Your goal: Apart from the images, the entire listing below must be restated word for word.

Raw data:
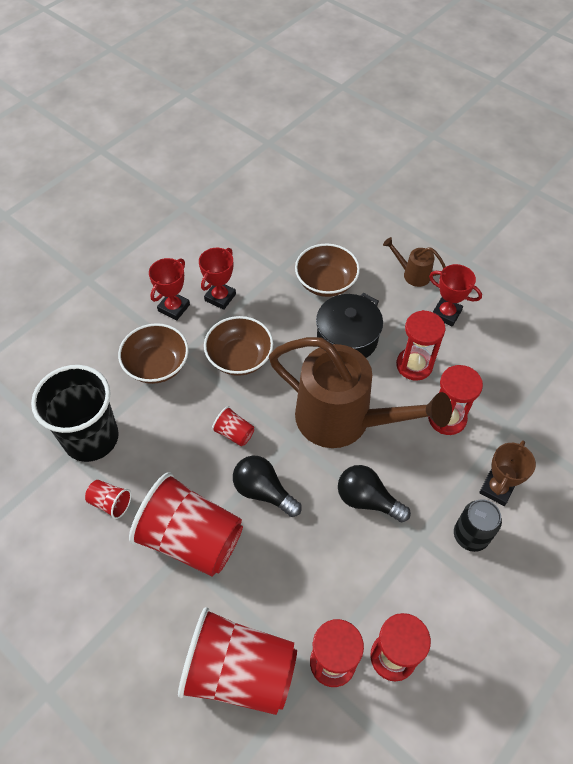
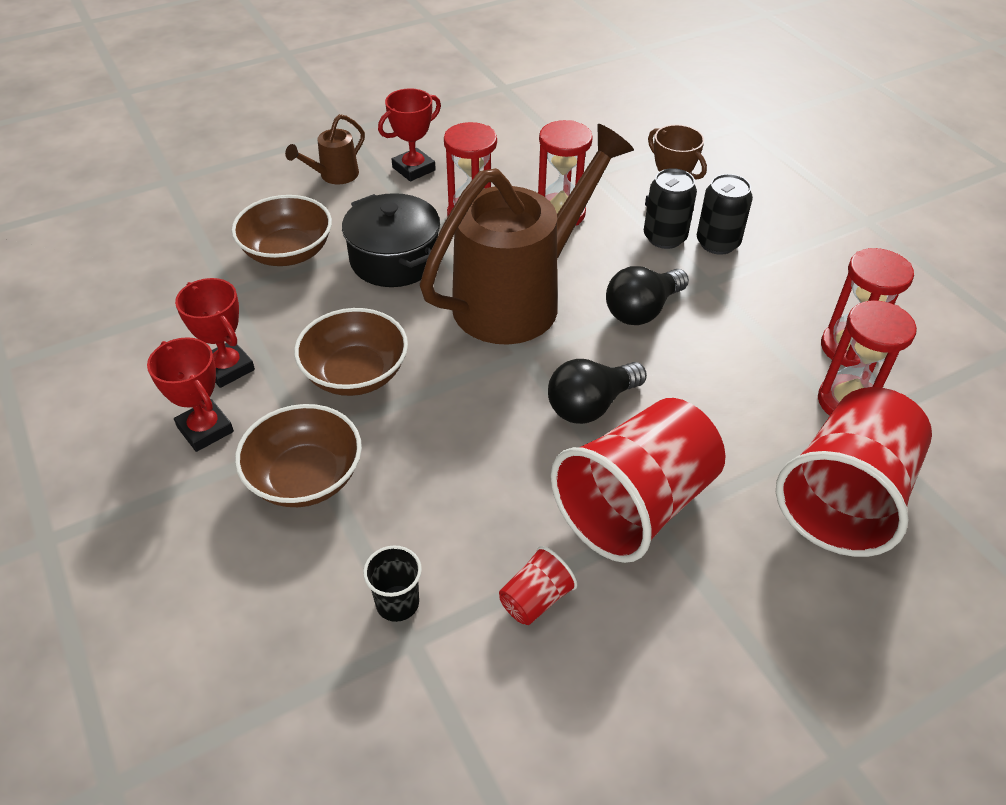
camera: 70 degrees left, 10 degrees down
(91, 438) = (397, 603): black cup -> black cup, size x0.42
(234, 433) = (482, 413): red cup -> none
(457, 495) = (664, 237): none -> black can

Task output:
camera: 70 degrees left, 10 degrees down
(91, 438) = (397, 603): black cup -> black cup, size x0.42
(234, 433) = (482, 413): red cup -> none
(457, 495) = (664, 237): none -> black can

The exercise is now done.